Task goal: For each line in the data below that has the word "white", copy that line.

Start of Extracted data

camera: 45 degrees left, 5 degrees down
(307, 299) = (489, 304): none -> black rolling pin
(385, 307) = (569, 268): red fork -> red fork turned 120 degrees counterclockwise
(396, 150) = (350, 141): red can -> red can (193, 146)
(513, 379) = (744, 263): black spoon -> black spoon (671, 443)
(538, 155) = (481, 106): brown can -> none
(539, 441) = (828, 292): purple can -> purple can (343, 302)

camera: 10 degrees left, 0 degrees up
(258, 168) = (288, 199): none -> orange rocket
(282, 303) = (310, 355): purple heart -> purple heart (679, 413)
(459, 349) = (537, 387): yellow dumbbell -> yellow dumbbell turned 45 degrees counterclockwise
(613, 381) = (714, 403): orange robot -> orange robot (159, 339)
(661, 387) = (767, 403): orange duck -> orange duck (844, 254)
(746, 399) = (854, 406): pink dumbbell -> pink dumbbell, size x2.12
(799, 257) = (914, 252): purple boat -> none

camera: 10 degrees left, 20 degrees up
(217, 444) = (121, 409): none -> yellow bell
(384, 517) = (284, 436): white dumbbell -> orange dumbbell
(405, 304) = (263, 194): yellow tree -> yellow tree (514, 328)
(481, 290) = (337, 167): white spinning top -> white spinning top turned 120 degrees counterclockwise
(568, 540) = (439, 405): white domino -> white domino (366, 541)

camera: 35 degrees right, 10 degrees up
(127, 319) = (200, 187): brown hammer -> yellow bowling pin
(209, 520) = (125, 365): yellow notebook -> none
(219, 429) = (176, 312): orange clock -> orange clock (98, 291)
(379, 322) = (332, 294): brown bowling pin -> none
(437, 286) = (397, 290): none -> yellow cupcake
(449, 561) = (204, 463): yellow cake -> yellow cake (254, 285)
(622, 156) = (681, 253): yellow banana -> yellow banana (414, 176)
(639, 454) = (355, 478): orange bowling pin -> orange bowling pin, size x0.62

End of Extracted data

Exercise answer:
(384, 517) = (284, 436): white dumbbell -> orange dumbbell
(481, 290) = (337, 167): white spinning top -> white spinning top turned 120 degrees counterclockwise
(568, 540) = (439, 405): white domino -> white domino (366, 541)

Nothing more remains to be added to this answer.